→ **TASK PROMPT**: Retype the entries below word for word, starting with the line that contains "To align with it, rotate right about 31.151°." and going on through the end of the entries, with both ends included.

-*-*-

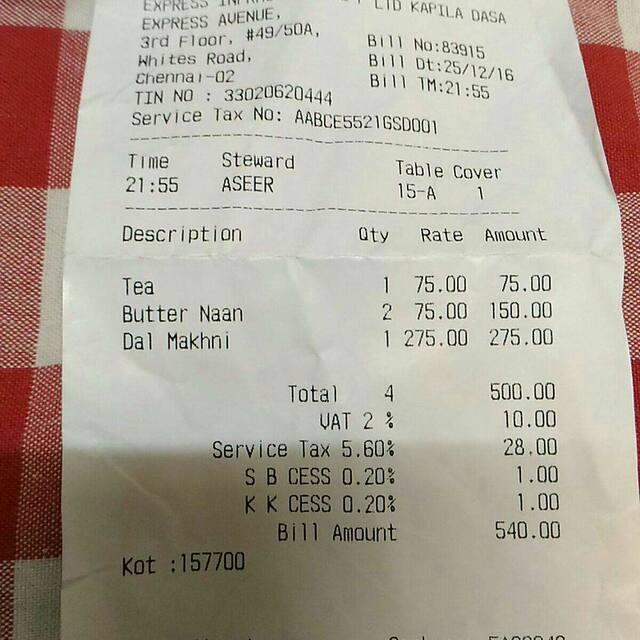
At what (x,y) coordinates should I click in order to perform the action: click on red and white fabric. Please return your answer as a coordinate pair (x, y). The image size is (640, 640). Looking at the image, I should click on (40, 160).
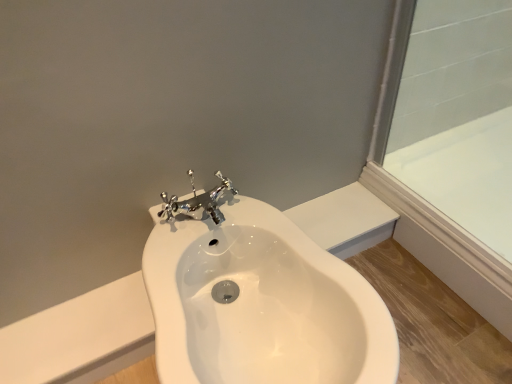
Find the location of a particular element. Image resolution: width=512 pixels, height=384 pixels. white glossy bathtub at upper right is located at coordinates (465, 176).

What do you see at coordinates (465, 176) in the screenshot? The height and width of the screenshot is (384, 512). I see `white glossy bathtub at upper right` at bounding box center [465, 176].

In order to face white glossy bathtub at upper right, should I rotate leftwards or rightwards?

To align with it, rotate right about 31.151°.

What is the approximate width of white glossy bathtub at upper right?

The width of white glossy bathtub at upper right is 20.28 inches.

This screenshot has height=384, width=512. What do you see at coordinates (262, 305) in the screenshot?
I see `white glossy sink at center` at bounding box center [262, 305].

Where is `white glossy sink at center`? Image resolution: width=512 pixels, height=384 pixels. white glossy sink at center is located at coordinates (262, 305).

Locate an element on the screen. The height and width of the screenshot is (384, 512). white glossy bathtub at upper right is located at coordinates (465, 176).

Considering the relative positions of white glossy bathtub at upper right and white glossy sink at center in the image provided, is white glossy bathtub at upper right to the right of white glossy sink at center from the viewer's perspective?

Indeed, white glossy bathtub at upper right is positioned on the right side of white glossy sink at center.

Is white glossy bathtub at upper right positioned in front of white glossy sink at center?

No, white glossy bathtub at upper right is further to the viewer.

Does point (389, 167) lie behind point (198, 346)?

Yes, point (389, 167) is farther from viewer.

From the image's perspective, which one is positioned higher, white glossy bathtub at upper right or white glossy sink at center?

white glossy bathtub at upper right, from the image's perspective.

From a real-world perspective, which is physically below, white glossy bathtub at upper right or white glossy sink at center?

-*-*-

→ **FULL SOLUTION**:
To align with it, rotate right about 31.151°.

What is the approximate width of white glossy bathtub at upper right?

The width of white glossy bathtub at upper right is 20.28 inches.

This screenshot has height=384, width=512. What do you see at coordinates (262, 305) in the screenshot?
I see `white glossy sink at center` at bounding box center [262, 305].

Where is `white glossy sink at center`? Image resolution: width=512 pixels, height=384 pixels. white glossy sink at center is located at coordinates (262, 305).

Locate an element on the screen. The height and width of the screenshot is (384, 512). white glossy bathtub at upper right is located at coordinates (465, 176).

Considering the relative positions of white glossy bathtub at upper right and white glossy sink at center in the image provided, is white glossy bathtub at upper right to the right of white glossy sink at center from the viewer's perspective?

Indeed, white glossy bathtub at upper right is positioned on the right side of white glossy sink at center.

Is white glossy bathtub at upper right positioned in front of white glossy sink at center?

No, white glossy bathtub at upper right is further to the viewer.

Does point (389, 167) lie behind point (198, 346)?

Yes, point (389, 167) is farther from viewer.

From the image's perspective, which one is positioned higher, white glossy bathtub at upper right or white glossy sink at center?

white glossy bathtub at upper right, from the image's perspective.

From a real-world perspective, which is physically below, white glossy bathtub at upper right or white glossy sink at center?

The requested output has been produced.